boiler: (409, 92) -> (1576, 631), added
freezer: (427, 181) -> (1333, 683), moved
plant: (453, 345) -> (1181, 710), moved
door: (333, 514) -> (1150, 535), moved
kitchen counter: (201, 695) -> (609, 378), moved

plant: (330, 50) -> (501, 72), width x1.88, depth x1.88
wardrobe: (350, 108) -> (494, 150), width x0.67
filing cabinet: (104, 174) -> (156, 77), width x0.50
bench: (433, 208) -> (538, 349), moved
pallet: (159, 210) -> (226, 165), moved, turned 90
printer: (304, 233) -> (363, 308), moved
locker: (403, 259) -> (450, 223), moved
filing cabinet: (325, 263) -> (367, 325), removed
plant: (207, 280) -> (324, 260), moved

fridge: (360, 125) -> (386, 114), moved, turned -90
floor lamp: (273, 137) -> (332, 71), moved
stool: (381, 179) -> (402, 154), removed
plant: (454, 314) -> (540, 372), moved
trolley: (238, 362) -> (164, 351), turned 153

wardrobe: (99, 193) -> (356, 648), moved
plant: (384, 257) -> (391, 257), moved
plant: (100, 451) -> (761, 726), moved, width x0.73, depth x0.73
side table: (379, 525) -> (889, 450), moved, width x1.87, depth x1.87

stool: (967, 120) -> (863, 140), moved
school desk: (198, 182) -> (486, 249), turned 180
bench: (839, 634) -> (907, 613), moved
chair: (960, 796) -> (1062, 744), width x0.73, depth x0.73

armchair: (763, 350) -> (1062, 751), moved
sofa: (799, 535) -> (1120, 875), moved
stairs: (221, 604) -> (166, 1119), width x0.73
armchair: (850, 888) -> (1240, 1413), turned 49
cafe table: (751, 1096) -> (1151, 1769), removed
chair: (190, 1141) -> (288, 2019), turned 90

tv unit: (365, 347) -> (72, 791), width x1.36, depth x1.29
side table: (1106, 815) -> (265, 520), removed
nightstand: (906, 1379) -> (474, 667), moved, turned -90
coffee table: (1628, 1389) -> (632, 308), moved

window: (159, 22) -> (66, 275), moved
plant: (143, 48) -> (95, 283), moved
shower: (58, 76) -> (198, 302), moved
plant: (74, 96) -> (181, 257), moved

---------------

**What to produce:** For each line above that includes "depth", make a copy.

**Response to this exercise:**
plant: (330, 50) -> (501, 72), width x1.88, depth x1.88
plant: (100, 451) -> (761, 726), moved, width x0.73, depth x0.73
side table: (379, 525) -> (889, 450), moved, width x1.87, depth x1.87
chair: (960, 796) -> (1062, 744), width x0.73, depth x0.73
tv unit: (365, 347) -> (72, 791), width x1.36, depth x1.29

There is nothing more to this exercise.